## Data to process

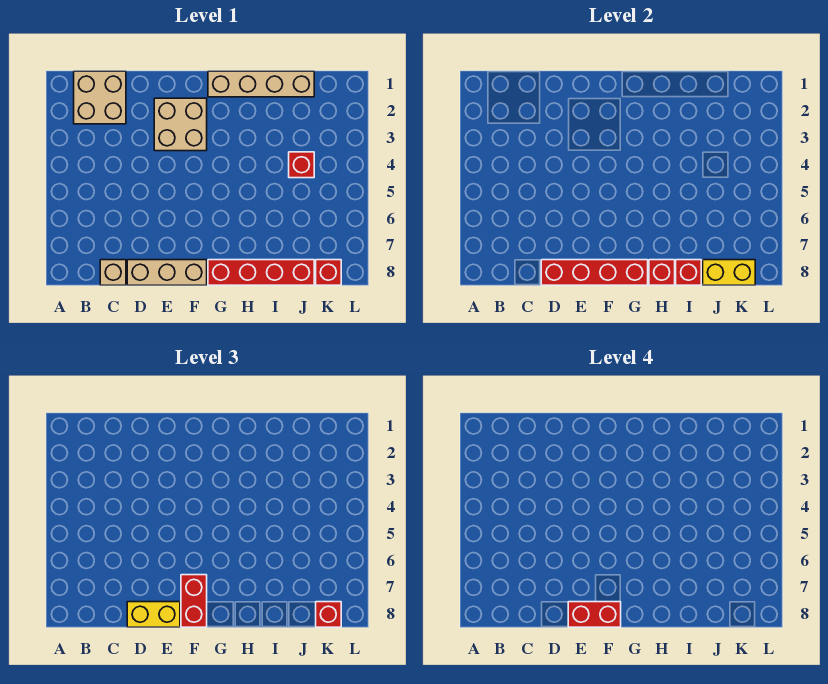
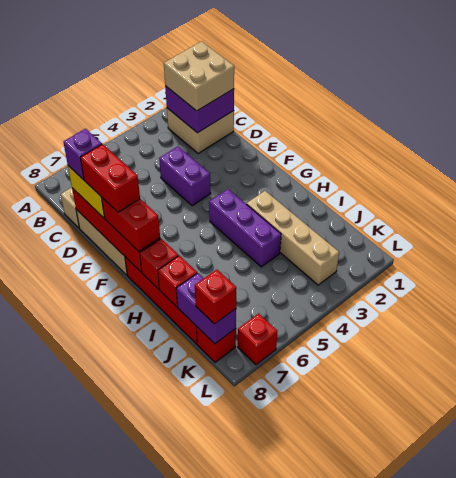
none -> purple brick B1:C2 level 2
none -> purple brick D4:E4 level 1
none -> purple brick D8 level 4
tan brick E2:F3 level 1 -> tan brick B1:C2 level 3
red brick F7:F8 level 3 -> red brick F8:G8 level 3
tan brick G1:J1 level 1 -> tan brick H3:K3 level 1
none -> purple brick G4:I4 level 1
red brick J4 level 1 -> red brick L7 level 1
yellow brick J8:K8 level 2 -> purple brick J8:K8 level 2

## Assignment
Set down, exactly and only, the lines running from the one holding "tan brick E2:F3" through the end of the records above, both ends included.

## Response box
tan brick E2:F3 level 1 -> tan brick B1:C2 level 3
red brick F7:F8 level 3 -> red brick F8:G8 level 3
tan brick G1:J1 level 1 -> tan brick H3:K3 level 1
none -> purple brick G4:I4 level 1
red brick J4 level 1 -> red brick L7 level 1
yellow brick J8:K8 level 2 -> purple brick J8:K8 level 2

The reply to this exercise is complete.